▶ **Collected data**
====

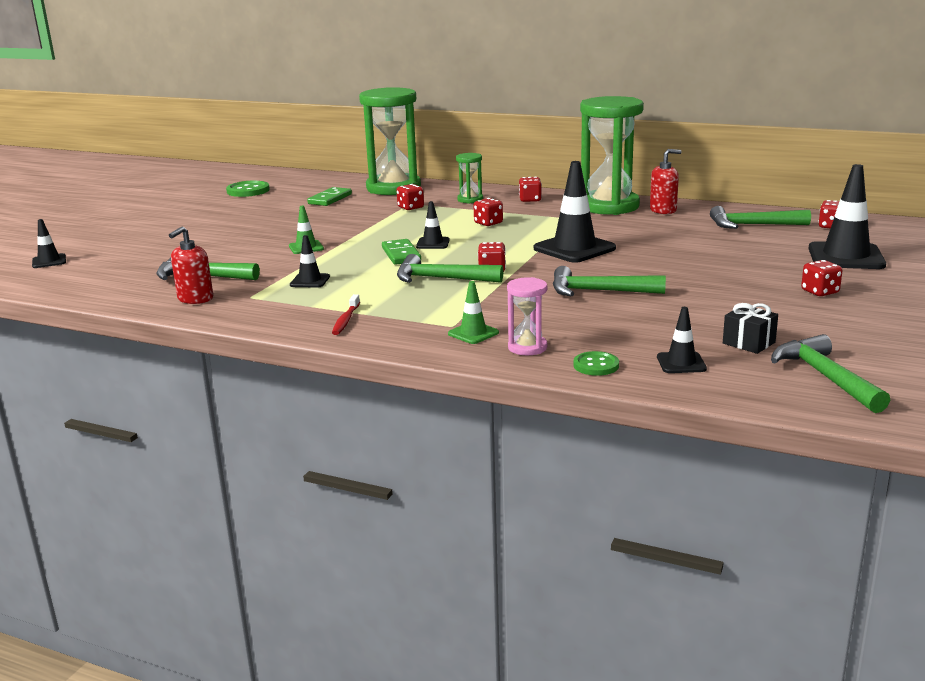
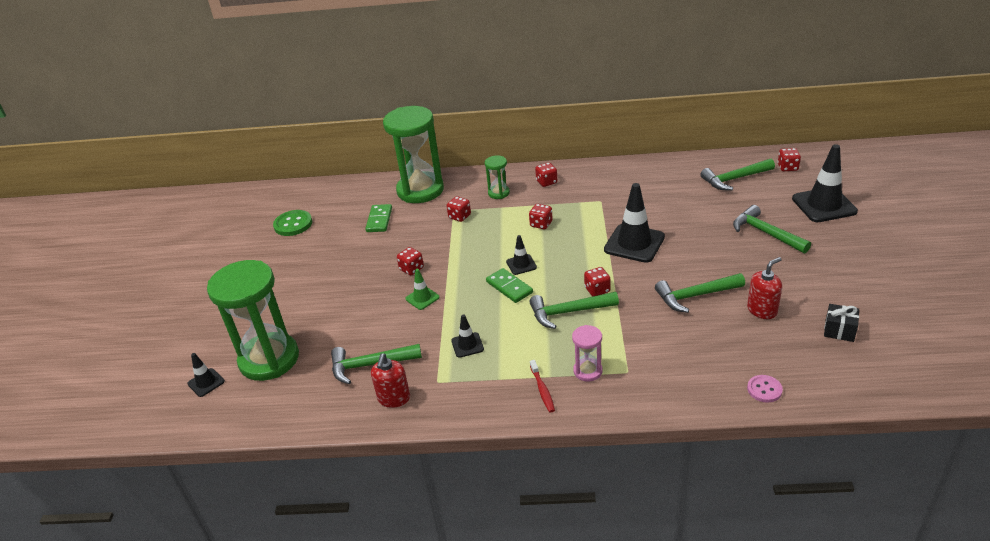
camera: 20 degrees left, 15 degrees up
(473, 333) = (650, 377): green traffic cone -> none
(527, 347) = (702, 383): pink hourglass -> pink hourglass (587, 371)
(596, 365) = (764, 389): green button -> pink button
(609, 206) = (614, 177): green hourglass -> green hourglass (269, 359)
(663, 210) = (657, 173): red soap dispenser -> red soap dispenser (762, 310)
(681, 363) = (815, 368): black traffic cone -> none
(820, 292) = (838, 254): red dice -> red dice (411, 269)
(825, 377) = (912, 356): green hammer -> green hammer (766, 233)

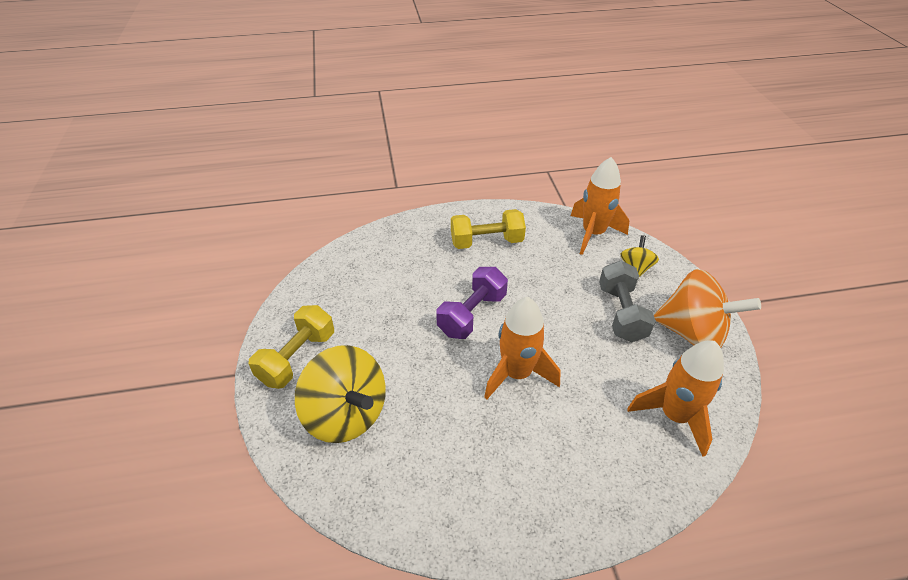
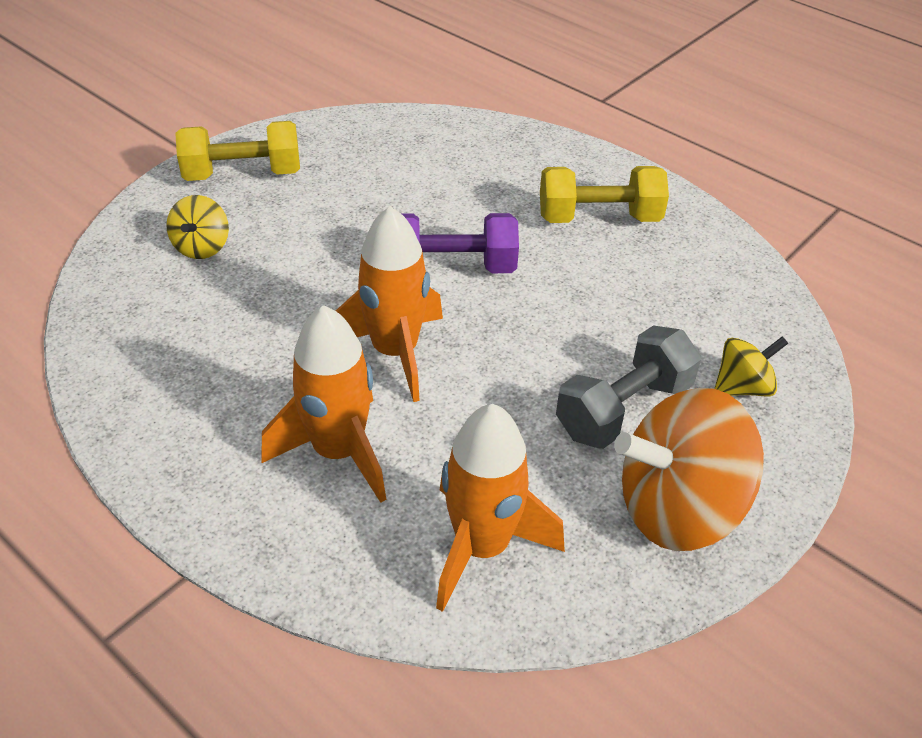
camera: 50 degrees right, 0 degrees up
(346, 414) = (202, 247): yellow spinning top -> yellow spinning top, size x0.50
(486, 242) = (599, 218): yellow dumbbell -> yellow dumbbell turned 45 degrees counterclockwise
(593, 234) = (757, 310): orange rocket -> orange rocket (338, 452)
(692, 333) = (678, 508): orange spinning top -> orange spinning top turned 90 degrees clockwise

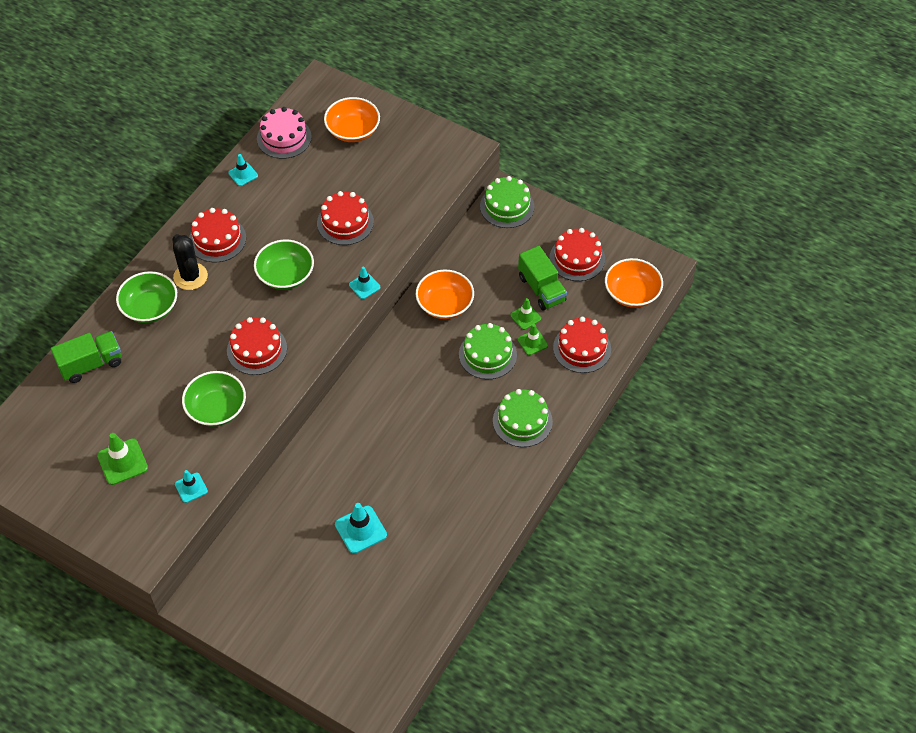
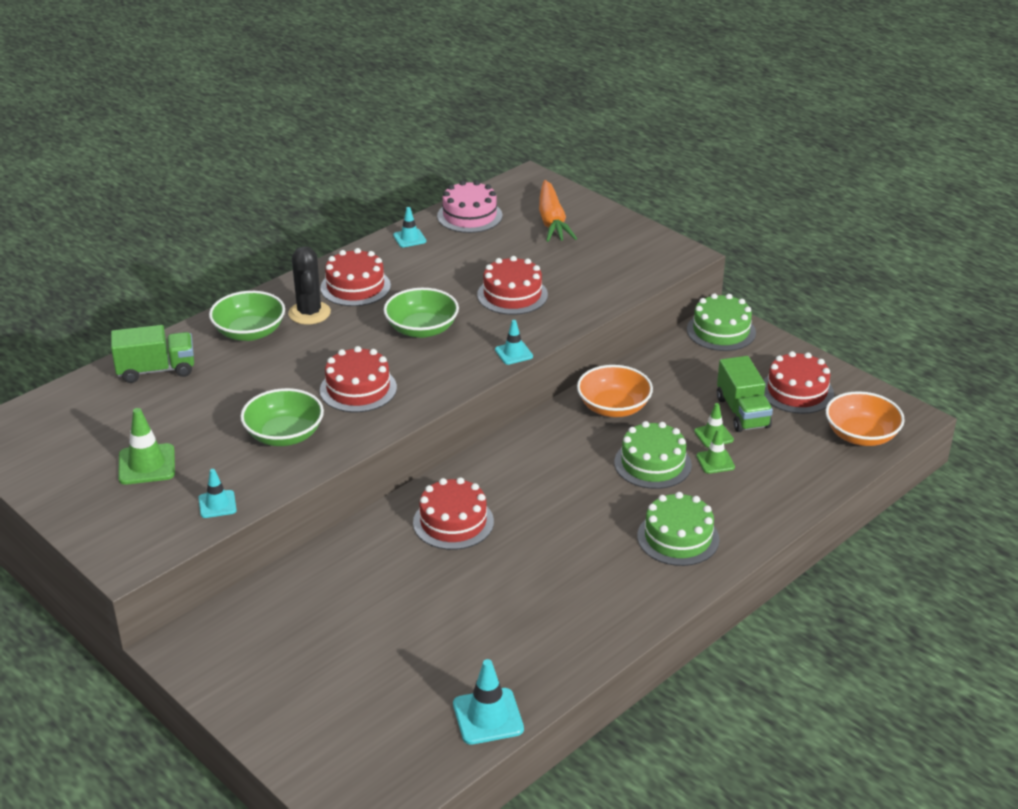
camera: 15 degrees right, 20 degrees down
(353, 130) = (552, 221): orange bowl -> orange carrot
(360, 529) = (423, 611): turquoise traffic cone -> turquoise traffic cone (488, 716)
(582, 348) = (779, 478): red cake -> red cake (453, 522)

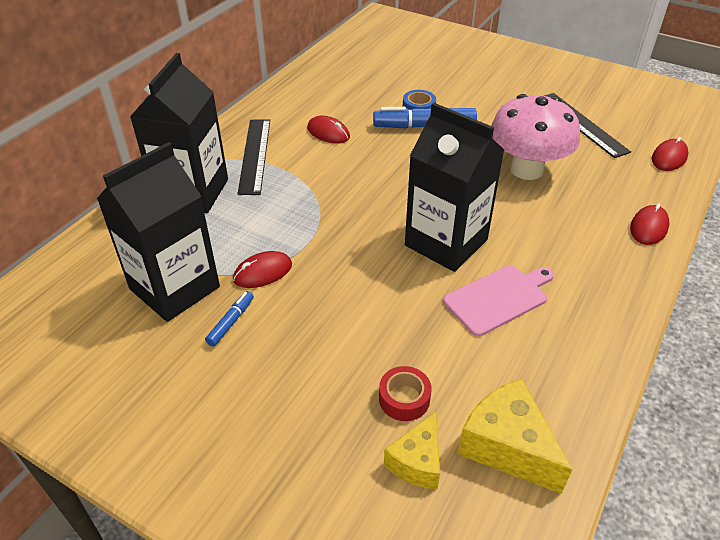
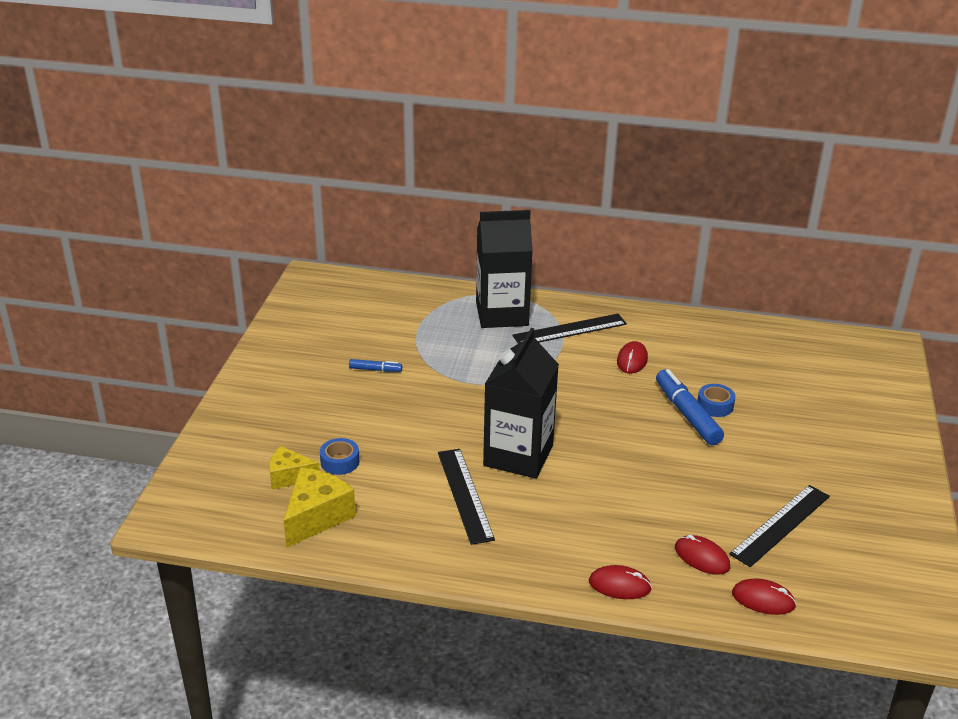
camera: 70 degrees right, 10 degrees down
(175, 288) = (395, 337): black carton -> none
(263, 272) = (431, 370): red mouse -> red mouse (702, 557)
(404, 399) = (340, 462): red tape -> blue tape
(498, 298) = (464, 495): pink cutting board -> black ruler
(526, 170) = (661, 492): pink mushroom -> none

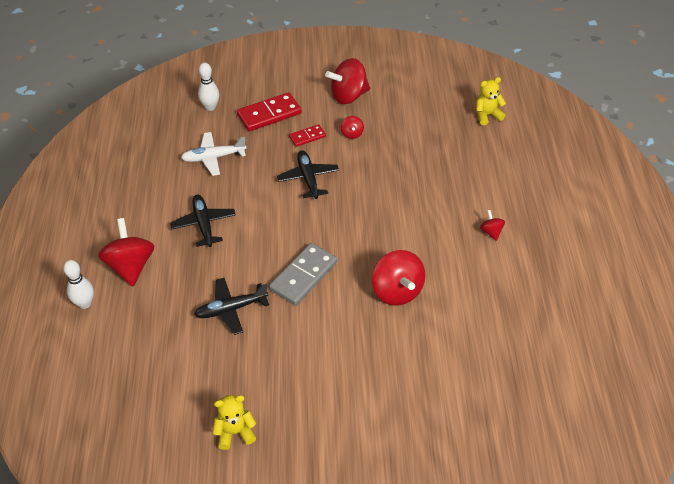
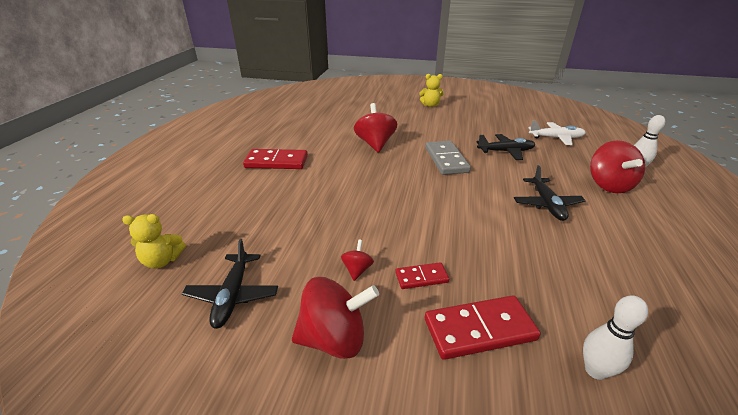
camera: 165 degrees left, 15 degrees down
(213, 157) = (558, 272): white plane -> white plane (556, 138)
(235, 432) = (494, 112): yellow teddy bear -> yellow teddy bear (430, 105)
(303, 276) = (446, 160): grey domino -> grey domino turned 60 degrees counterclockwise
(308, 178) = (429, 227): black plane -> black plane (233, 295)
(491, 232) = (276, 162): red spinning top -> red domino

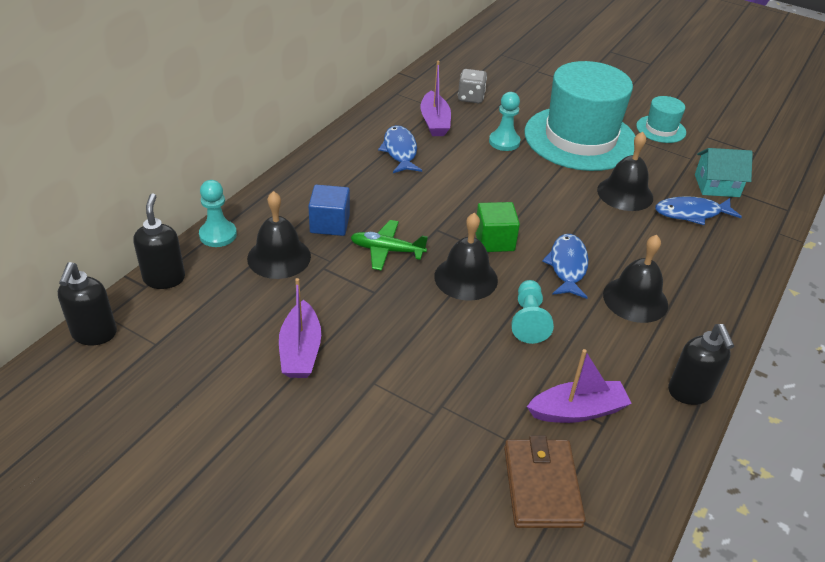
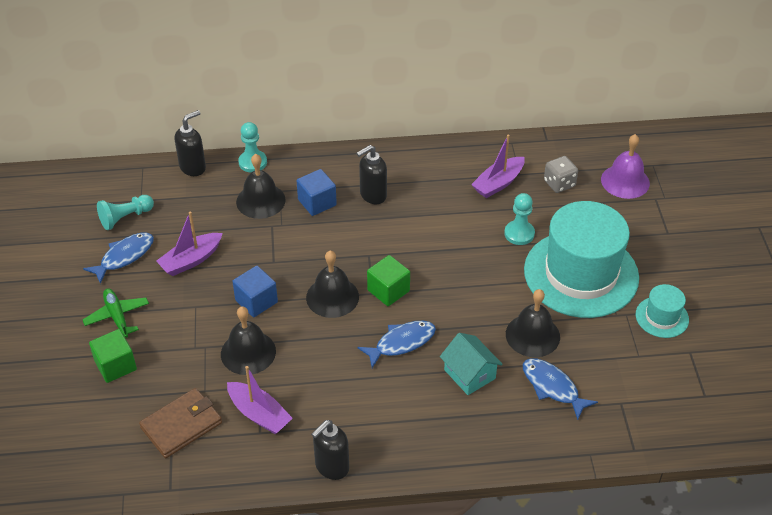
camera: 55 degrees right, 5 degrees up
(94, 334) = (125, 173): black soap dispenser -> black soap dispenser (372, 195)
(387, 250) = (319, 244): green plane -> green plane (117, 317)
(394, 502) = (115, 365): none -> green cube
(400, 151) = (438, 187): blue fish -> blue fish (124, 257)
(416, 332) = (256, 301): none -> blue cube
(504, 72) = (625, 181): none -> purple bell
(528, 320) = (321, 350): turquoise pawn -> turquoise pawn (125, 218)
(635, 299) = (403, 397): black bell -> black bell (248, 352)
(716, 185) = (614, 388): turquoise house -> turquoise house (469, 374)

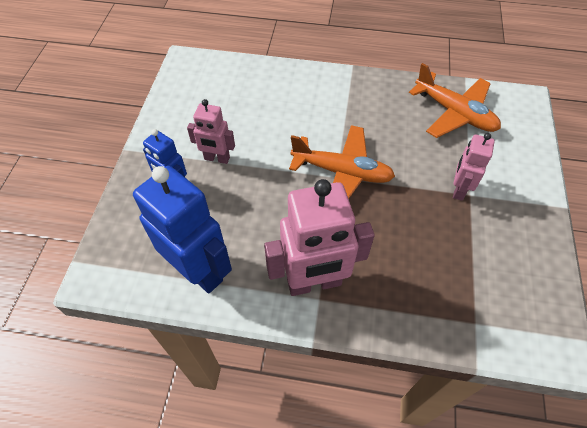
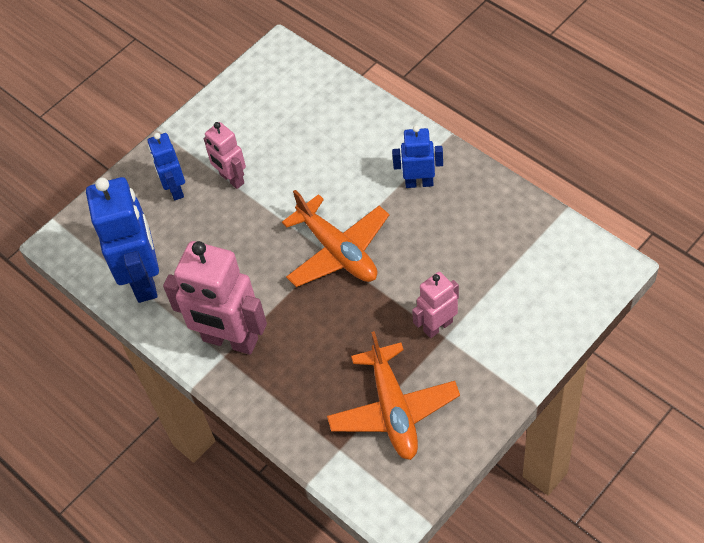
camera: 40 degrees right, 0 degrees up
(359, 102) = (419, 182): none -> blue robot
(454, 113) = (512, 243): orange plane -> orange plane (393, 409)

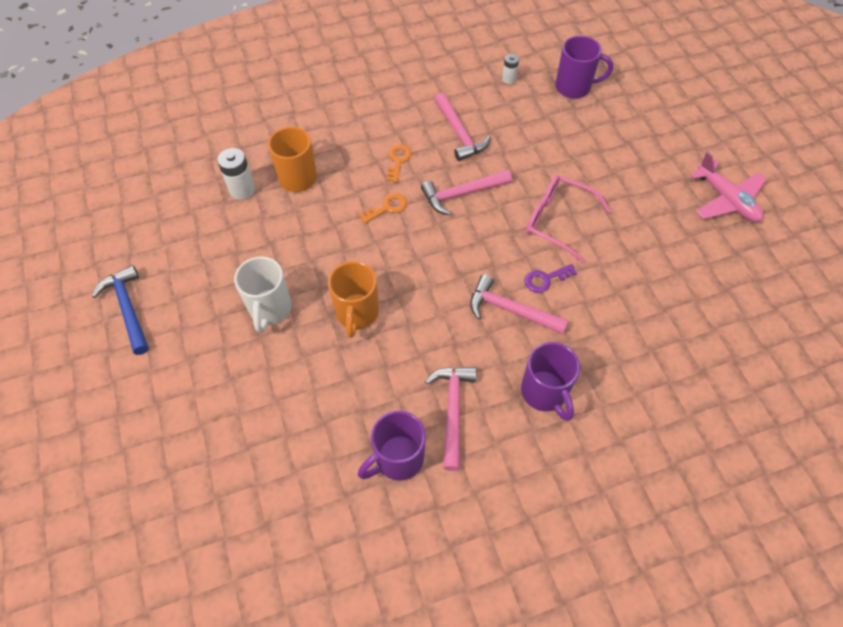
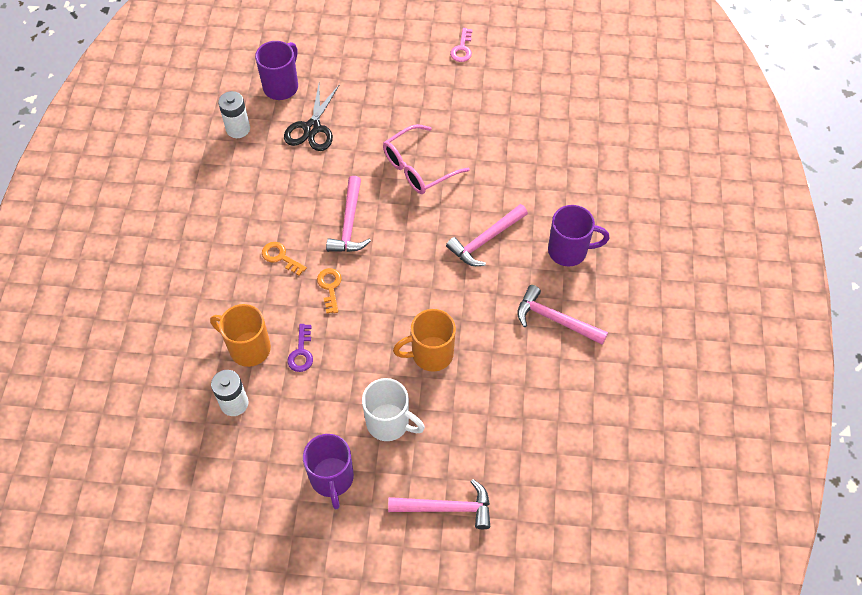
camera: 65 degrees left, 0 degrees up
(128, 308) = (322, 550): blue hammer -> none
(357, 313) = (430, 354): orange mug -> orange mug turned 135 degrees clockwise
(397, 459) = (578, 374): purple mug -> purple mug (332, 479)
(459, 134) = (279, 195): pink hammer -> pink hammer (447, 508)
(509, 79) = (238, 129): white battery -> white battery, size x1.65
(545, 126) = (312, 128): none -> black scissors
(545, 279) = (470, 203): purple key -> purple key (301, 353)
(726, 200) = (462, 49): pink plane -> pink key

====

▶ **Instructions to follow**
Set down every entry above without alteration, but print no images.

▶ **Result for this exercise**
camera: 20 degrees left, 15 degrees up
(473, 333) = (650, 377): green traffic cone -> none
(527, 347) = (702, 383): pink hourglass -> pink hourglass (587, 371)
(596, 365) = (764, 389): green button -> pink button
(609, 206) = (614, 177): green hourglass -> green hourglass (269, 359)
(663, 210) = (657, 173): red soap dispenser -> red soap dispenser (762, 310)
(681, 363) = (815, 368): black traffic cone -> none
(820, 292) = (838, 254): red dice -> red dice (411, 269)
(825, 377) = (912, 356): green hammer -> green hammer (766, 233)

camera: 50 degrees right, 0 degrees up
(346, 414) = (202, 247): yellow spinning top -> yellow spinning top, size x0.50
(486, 242) = (599, 218): yellow dumbbell -> yellow dumbbell turned 45 degrees counterclockwise
(593, 234) = (757, 310): orange rocket -> orange rocket (338, 452)
(692, 333) = (678, 508): orange spinning top -> orange spinning top turned 90 degrees clockwise

camera: 15 degrees right, 20 degrees down
(353, 130) = (552, 221): orange bowl -> orange carrot
(360, 529) = (423, 611): turquoise traffic cone -> turquoise traffic cone (488, 716)
(582, 348) = (779, 478): red cake -> red cake (453, 522)

camera: 70 degrees right, 10 degrees down
(175, 288) = (395, 337): black carton -> none
(263, 272) = (431, 370): red mouse -> red mouse (702, 557)
(404, 399) = (340, 462): red tape -> blue tape
(498, 298) = (464, 495): pink cutting board -> black ruler
(526, 170) = (661, 492): pink mushroom -> none

camera: 165 degrees left, 15 degrees down
(213, 157) = (558, 272): white plane -> white plane (556, 138)
(235, 432) = (494, 112): yellow teddy bear -> yellow teddy bear (430, 105)
(303, 276) = (446, 160): grey domino -> grey domino turned 60 degrees counterclockwise
(308, 178) = (429, 227): black plane -> black plane (233, 295)
(491, 232) = (276, 162): red spinning top -> red domino

camera: 55 degrees right, 5 degrees up
(94, 334) = (125, 173): black soap dispenser -> black soap dispenser (372, 195)
(387, 250) = (319, 244): green plane -> green plane (117, 317)
(394, 502) = (115, 365): none -> green cube
(400, 151) = (438, 187): blue fish -> blue fish (124, 257)
(416, 332) = (256, 301): none -> blue cube
(504, 72) = (625, 181): none -> purple bell
(528, 320) = (321, 350): turquoise pawn -> turquoise pawn (125, 218)
(635, 299) = (403, 397): black bell -> black bell (248, 352)
(716, 185) = (614, 388): turquoise house -> turquoise house (469, 374)

camera: 40 degrees right, 0 degrees up
(359, 102) = (419, 182): none -> blue robot
(454, 113) = (512, 243): orange plane -> orange plane (393, 409)

camera: 65 degrees left, 0 degrees up
(128, 308) = (322, 550): blue hammer -> none
(357, 313) = (430, 354): orange mug -> orange mug turned 135 degrees clockwise
(397, 459) = (578, 374): purple mug -> purple mug (332, 479)
(459, 134) = (279, 195): pink hammer -> pink hammer (447, 508)
(509, 79) = (238, 129): white battery -> white battery, size x1.65
(545, 126) = (312, 128): none -> black scissors
(545, 279) = (470, 203): purple key -> purple key (301, 353)
(726, 200) = (462, 49): pink plane -> pink key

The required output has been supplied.